» Provided data:
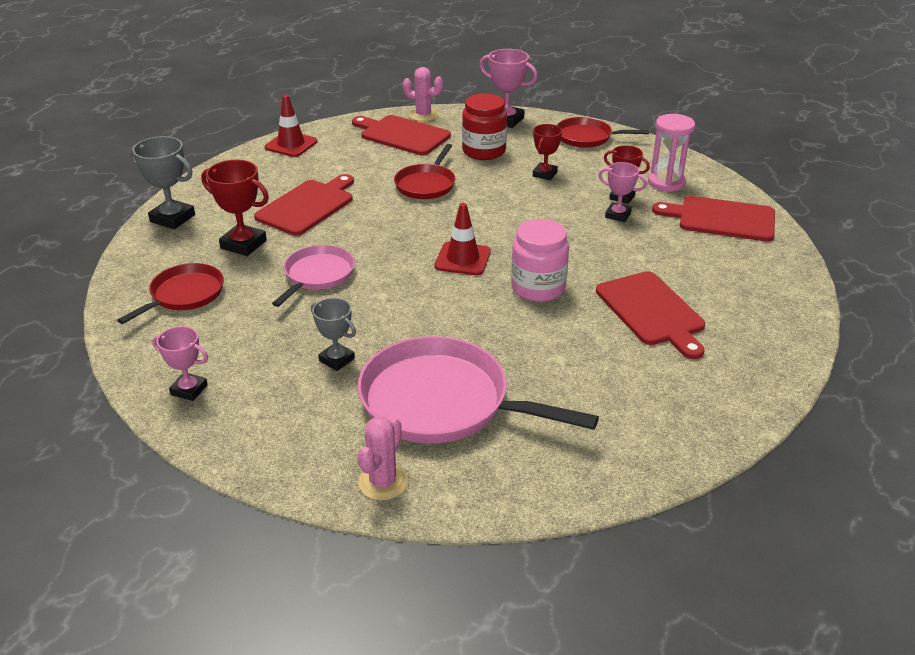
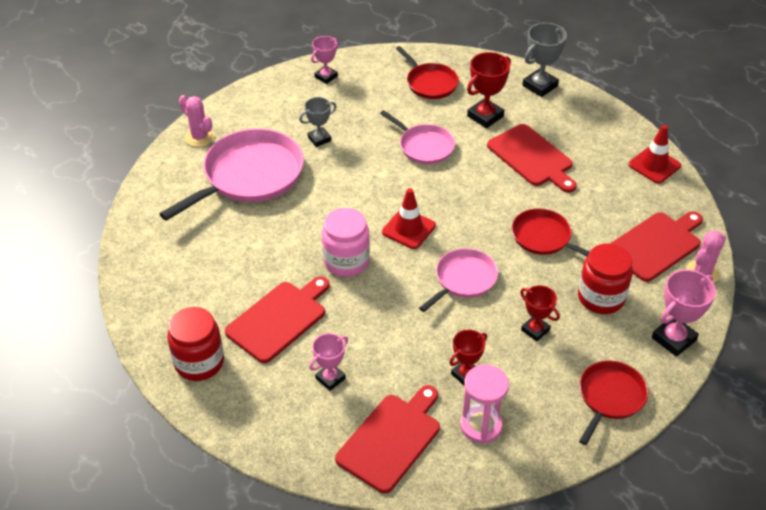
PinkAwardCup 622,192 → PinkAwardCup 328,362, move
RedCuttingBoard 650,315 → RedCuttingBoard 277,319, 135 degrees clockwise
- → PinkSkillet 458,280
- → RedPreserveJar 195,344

» Exercise description: Word for word, return the listing above; the pictures do not belong in the copy.

» Solved exercise:
PinkAwardCup 622,192 → PinkAwardCup 328,362, move
RedCuttingBoard 650,315 → RedCuttingBoard 277,319, 135 degrees clockwise
- → PinkSkillet 458,280
- → RedPreserveJar 195,344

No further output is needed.